What is needed
From the listing below, pick out each line with the word "black".

Source data Block Start

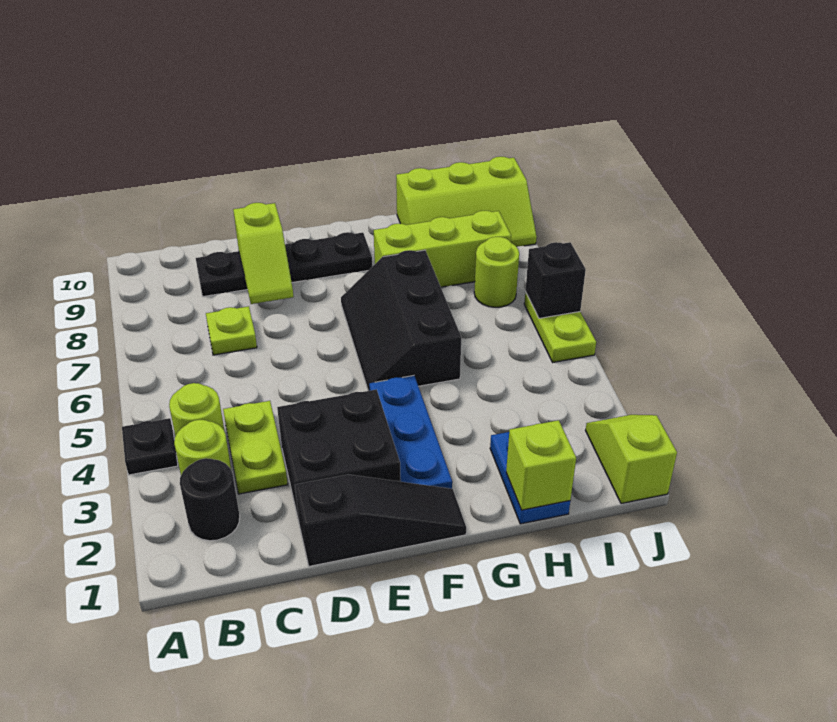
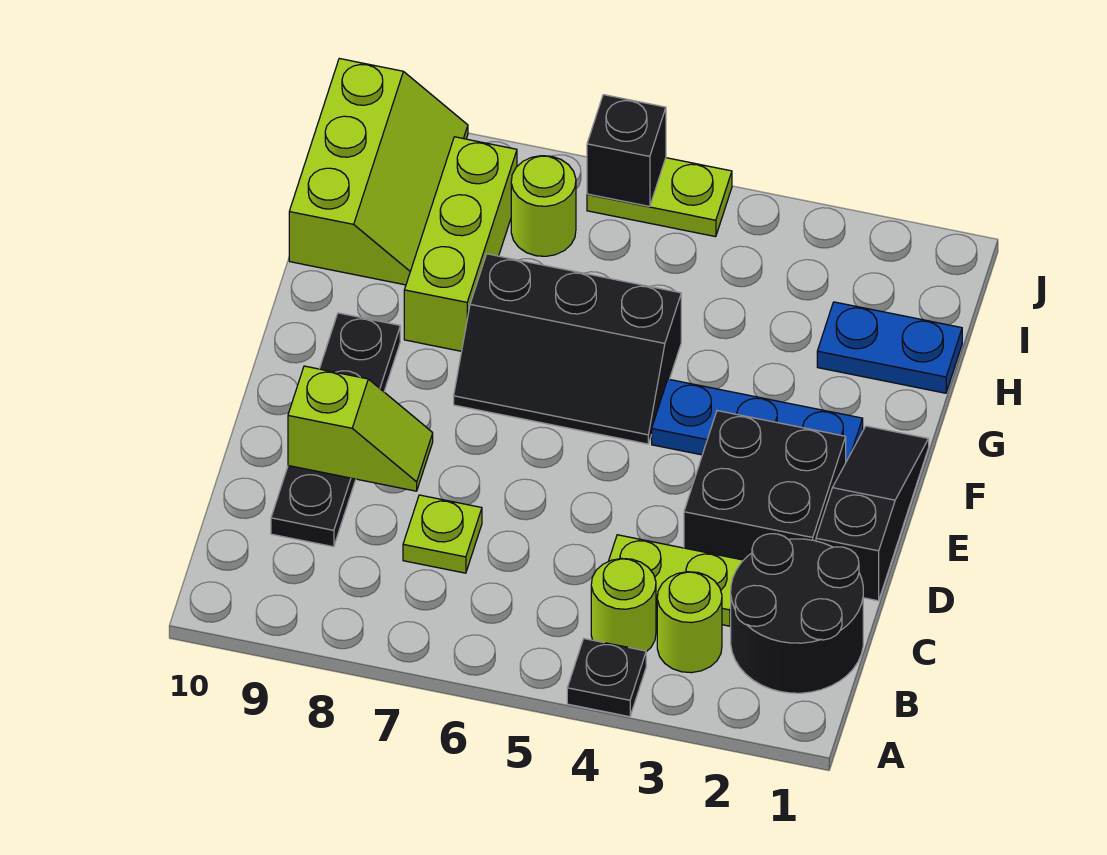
black round brick B2 level 1 -> black round brick B1:C2 level 1
lime brick H1 level 2 -> none
lime slope J1:J2 level 1 top 1 -> none

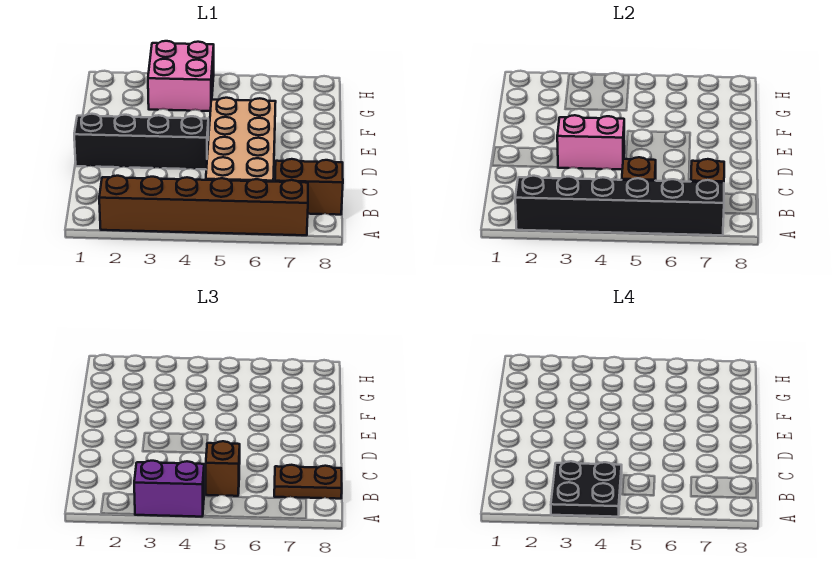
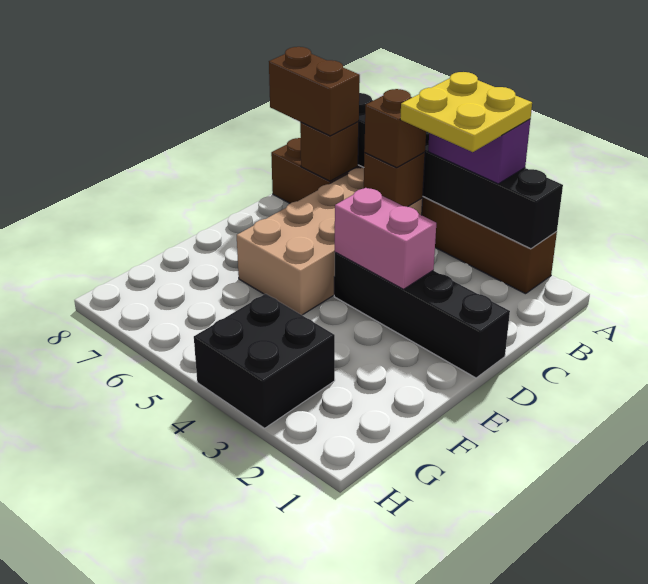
black plate A3:B4 level 4 -> yellow plate A3:B4 level 4
brown plate B7:B8 level 3 -> brown brick B7:B8 level 3
pink brick G3:H4 level 1 -> black brick G3:H4 level 1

Source data Block End

Answer below
black round brick B2 level 1 -> black round brick B1:C2 level 1
black plate A3:B4 level 4 -> yellow plate A3:B4 level 4
pink brick G3:H4 level 1 -> black brick G3:H4 level 1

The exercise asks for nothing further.